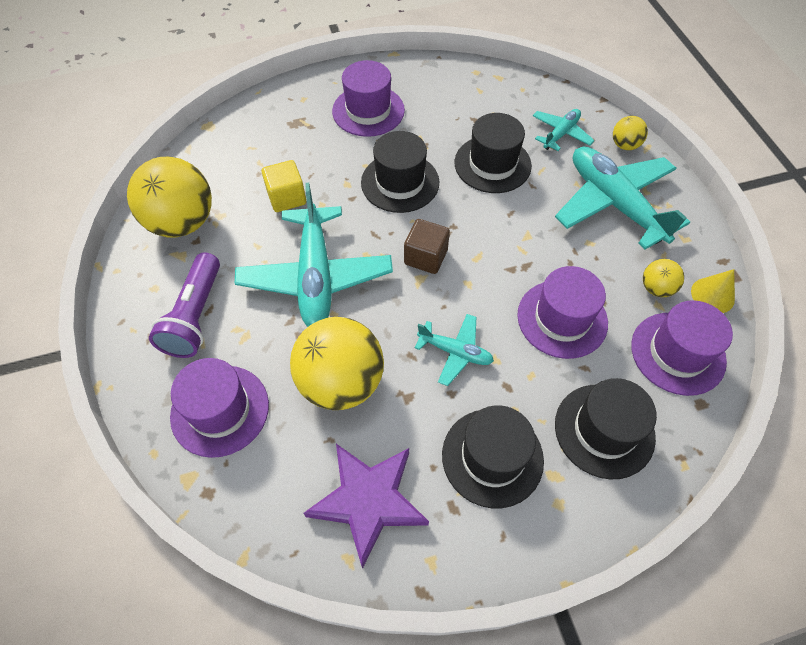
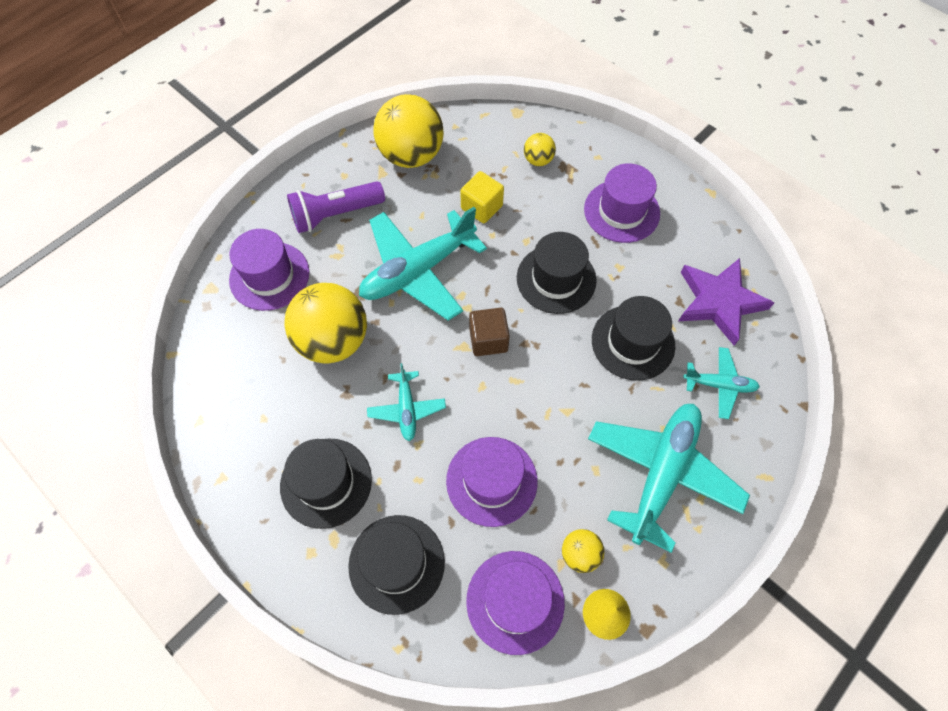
camera: 60 degrees right, 5 degrees up
(368, 501) = (248, 411): purple star -> purple star (719, 302)
(624, 145) = (751, 453): yellow ball -> yellow ball (538, 160)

**WORK INSTRUCTIONS:**
Leave the pictures out and set down the rest of the listing above exactly.

**RESULT BELOW:**
camera: 60 degrees right, 5 degrees up
(368, 501) = (248, 411): purple star -> purple star (719, 302)
(624, 145) = (751, 453): yellow ball -> yellow ball (538, 160)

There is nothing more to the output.